▶ _Input records_

::::

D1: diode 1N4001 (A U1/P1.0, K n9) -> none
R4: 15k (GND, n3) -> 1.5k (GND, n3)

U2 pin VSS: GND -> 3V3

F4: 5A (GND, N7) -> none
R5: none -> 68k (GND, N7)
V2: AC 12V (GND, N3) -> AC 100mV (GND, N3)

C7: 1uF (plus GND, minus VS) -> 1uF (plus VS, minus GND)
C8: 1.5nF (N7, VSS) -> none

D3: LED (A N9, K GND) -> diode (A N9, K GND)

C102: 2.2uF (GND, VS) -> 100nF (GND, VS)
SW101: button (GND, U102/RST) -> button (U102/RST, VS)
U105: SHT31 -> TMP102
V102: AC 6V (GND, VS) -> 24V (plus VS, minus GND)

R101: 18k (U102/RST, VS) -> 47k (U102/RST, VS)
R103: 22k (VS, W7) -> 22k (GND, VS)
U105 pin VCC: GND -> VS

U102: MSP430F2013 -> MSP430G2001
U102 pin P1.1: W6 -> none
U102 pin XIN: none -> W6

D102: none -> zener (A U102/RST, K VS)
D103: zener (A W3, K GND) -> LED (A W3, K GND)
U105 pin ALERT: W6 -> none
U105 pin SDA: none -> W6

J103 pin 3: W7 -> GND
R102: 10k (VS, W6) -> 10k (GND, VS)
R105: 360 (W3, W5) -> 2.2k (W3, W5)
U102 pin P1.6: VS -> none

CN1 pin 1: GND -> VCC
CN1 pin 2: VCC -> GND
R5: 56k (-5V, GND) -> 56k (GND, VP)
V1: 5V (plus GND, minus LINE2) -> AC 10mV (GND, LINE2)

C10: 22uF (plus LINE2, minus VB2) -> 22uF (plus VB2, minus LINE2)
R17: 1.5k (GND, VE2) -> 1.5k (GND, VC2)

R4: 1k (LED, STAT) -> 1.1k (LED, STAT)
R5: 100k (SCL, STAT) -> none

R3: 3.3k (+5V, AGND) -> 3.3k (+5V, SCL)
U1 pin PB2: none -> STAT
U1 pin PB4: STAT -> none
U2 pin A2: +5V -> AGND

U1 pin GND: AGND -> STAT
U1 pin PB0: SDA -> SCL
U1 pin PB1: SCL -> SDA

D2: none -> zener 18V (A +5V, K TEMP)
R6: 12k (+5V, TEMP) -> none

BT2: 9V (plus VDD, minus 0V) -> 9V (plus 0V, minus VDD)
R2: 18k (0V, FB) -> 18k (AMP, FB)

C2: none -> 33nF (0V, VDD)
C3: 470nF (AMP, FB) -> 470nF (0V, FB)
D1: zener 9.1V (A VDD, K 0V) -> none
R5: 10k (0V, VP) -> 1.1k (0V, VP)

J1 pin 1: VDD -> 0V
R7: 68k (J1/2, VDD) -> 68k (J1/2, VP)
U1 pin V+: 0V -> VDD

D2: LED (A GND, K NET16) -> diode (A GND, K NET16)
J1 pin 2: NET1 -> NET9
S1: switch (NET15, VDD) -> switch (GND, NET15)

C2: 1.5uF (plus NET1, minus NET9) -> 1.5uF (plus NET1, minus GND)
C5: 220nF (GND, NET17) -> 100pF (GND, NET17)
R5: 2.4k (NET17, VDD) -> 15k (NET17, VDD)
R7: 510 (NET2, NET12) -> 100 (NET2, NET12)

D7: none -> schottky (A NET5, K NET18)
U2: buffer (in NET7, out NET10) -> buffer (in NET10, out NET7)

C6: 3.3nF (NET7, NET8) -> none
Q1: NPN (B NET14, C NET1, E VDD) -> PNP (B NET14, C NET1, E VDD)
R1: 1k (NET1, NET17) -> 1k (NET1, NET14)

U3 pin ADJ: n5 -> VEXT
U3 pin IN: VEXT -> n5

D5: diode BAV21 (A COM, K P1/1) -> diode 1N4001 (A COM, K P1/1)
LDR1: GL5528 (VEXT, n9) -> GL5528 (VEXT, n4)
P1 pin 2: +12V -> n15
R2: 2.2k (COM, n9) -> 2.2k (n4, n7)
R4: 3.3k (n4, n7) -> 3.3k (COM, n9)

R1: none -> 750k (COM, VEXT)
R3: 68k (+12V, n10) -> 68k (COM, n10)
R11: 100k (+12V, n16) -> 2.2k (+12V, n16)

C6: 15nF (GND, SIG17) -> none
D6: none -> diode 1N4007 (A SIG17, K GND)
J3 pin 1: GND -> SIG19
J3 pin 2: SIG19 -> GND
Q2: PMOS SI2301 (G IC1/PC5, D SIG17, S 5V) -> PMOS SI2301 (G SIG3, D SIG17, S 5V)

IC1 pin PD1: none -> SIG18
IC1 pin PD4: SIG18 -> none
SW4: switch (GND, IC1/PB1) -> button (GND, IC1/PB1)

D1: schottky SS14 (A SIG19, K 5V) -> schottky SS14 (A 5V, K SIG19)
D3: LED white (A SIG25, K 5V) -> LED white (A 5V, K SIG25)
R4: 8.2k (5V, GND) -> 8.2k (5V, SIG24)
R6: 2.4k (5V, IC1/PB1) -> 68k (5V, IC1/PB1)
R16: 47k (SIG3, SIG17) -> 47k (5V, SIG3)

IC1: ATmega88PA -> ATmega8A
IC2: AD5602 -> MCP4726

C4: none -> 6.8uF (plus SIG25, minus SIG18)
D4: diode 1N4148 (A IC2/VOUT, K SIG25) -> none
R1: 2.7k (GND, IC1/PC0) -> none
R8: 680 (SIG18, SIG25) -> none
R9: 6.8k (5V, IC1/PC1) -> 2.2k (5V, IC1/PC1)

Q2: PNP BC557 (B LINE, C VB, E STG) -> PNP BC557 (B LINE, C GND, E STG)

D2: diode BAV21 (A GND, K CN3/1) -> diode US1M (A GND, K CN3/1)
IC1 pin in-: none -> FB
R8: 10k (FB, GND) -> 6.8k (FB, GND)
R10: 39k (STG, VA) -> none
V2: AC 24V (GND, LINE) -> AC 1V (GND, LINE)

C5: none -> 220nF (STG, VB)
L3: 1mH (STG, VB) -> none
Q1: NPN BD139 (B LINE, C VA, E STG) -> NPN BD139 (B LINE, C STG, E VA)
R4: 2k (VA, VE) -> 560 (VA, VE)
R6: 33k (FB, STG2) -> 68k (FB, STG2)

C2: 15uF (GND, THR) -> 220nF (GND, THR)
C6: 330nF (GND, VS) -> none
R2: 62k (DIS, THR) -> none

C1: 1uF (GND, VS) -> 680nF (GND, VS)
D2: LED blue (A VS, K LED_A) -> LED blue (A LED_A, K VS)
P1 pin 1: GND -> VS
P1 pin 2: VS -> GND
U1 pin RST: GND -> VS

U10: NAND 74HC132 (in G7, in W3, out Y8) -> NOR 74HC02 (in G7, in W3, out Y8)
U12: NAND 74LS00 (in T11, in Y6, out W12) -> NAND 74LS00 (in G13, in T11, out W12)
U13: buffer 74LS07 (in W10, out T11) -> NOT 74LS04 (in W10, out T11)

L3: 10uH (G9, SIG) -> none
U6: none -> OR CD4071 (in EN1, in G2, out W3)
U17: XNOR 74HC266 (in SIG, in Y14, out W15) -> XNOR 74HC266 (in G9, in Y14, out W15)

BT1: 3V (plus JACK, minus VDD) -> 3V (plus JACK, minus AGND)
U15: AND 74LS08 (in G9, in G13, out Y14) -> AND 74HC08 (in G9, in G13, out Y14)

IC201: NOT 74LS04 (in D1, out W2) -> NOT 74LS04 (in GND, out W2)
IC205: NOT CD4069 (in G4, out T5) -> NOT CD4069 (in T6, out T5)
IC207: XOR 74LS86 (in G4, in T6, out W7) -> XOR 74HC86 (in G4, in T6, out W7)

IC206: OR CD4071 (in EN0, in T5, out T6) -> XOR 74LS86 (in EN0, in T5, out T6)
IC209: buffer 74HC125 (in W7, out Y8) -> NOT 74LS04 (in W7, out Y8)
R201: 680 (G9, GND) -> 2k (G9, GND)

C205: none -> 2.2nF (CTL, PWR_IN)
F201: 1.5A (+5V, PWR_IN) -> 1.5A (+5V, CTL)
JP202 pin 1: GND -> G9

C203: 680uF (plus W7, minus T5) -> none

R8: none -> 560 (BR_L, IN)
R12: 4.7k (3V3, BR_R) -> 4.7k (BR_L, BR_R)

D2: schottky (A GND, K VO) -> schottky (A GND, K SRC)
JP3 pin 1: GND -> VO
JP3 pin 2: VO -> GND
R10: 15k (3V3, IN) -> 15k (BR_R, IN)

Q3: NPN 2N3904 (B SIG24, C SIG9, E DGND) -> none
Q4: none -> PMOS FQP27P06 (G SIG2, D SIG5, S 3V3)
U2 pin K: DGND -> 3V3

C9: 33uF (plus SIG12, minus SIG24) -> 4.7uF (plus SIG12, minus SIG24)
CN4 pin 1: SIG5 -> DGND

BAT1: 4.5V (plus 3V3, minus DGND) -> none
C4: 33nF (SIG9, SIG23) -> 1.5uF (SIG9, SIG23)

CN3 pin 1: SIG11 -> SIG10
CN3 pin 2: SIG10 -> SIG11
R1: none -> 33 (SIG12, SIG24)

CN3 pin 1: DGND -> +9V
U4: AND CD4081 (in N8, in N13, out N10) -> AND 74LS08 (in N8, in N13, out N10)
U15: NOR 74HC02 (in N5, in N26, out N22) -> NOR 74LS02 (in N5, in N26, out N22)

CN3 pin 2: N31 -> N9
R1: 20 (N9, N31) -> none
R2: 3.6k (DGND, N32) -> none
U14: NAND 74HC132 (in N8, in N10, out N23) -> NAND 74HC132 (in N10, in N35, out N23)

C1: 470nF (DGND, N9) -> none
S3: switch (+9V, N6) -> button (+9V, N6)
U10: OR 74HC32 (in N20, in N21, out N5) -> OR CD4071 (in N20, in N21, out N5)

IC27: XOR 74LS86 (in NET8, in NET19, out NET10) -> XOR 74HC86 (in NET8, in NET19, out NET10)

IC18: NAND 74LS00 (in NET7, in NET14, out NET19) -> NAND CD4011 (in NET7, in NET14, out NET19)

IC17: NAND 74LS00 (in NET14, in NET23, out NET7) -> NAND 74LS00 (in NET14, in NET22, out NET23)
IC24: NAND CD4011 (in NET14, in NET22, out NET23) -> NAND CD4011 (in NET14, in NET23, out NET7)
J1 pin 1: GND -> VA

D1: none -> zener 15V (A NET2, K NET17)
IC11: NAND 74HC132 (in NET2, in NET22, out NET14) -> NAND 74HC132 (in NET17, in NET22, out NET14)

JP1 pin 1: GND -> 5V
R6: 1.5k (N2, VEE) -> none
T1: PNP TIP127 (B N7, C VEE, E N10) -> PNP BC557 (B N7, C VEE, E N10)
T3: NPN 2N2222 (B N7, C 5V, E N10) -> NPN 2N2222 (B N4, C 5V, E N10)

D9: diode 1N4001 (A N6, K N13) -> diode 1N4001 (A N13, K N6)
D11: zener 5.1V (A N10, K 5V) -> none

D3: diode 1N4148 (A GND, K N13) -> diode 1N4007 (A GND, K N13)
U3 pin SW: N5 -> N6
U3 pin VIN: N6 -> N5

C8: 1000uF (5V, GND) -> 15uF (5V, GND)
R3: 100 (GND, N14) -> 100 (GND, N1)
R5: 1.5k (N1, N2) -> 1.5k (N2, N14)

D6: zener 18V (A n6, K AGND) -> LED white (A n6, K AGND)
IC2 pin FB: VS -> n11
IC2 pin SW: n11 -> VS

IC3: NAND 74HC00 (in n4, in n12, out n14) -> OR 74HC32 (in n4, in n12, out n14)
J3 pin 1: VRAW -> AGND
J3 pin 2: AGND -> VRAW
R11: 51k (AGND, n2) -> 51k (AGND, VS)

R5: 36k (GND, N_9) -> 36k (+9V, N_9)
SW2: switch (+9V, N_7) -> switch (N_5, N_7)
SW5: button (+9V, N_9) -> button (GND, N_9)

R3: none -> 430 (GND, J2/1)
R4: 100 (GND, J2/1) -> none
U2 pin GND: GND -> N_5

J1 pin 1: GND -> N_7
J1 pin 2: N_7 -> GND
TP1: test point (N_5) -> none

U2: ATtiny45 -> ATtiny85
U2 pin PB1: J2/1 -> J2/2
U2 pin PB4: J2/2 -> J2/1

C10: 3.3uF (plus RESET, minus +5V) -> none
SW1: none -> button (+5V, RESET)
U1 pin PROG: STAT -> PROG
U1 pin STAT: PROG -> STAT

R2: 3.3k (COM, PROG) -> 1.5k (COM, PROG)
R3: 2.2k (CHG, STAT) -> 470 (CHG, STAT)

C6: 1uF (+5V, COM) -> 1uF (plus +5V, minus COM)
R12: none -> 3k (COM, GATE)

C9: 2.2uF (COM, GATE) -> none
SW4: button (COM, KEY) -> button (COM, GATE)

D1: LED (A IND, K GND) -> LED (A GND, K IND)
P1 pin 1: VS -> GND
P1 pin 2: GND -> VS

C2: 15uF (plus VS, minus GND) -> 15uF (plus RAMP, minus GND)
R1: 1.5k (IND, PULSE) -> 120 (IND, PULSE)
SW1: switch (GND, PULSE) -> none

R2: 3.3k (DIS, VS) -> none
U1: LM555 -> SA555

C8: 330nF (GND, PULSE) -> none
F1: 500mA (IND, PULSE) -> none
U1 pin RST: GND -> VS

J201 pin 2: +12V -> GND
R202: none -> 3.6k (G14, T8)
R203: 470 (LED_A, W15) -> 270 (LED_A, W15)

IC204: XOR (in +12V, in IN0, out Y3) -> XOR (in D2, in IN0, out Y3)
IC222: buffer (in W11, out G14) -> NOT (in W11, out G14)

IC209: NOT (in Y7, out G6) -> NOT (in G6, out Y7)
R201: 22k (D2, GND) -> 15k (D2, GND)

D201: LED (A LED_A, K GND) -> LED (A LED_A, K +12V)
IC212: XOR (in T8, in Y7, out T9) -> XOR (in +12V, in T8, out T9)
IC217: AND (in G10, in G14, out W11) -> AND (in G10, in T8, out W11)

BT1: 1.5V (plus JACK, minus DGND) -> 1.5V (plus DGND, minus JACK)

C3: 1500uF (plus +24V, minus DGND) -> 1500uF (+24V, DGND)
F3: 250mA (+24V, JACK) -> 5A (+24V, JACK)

::::

▶ _Action item_
Each line of the records above that holds the word "zener" should be counted, and only the final number stated.

▶ _Exercise answer_
7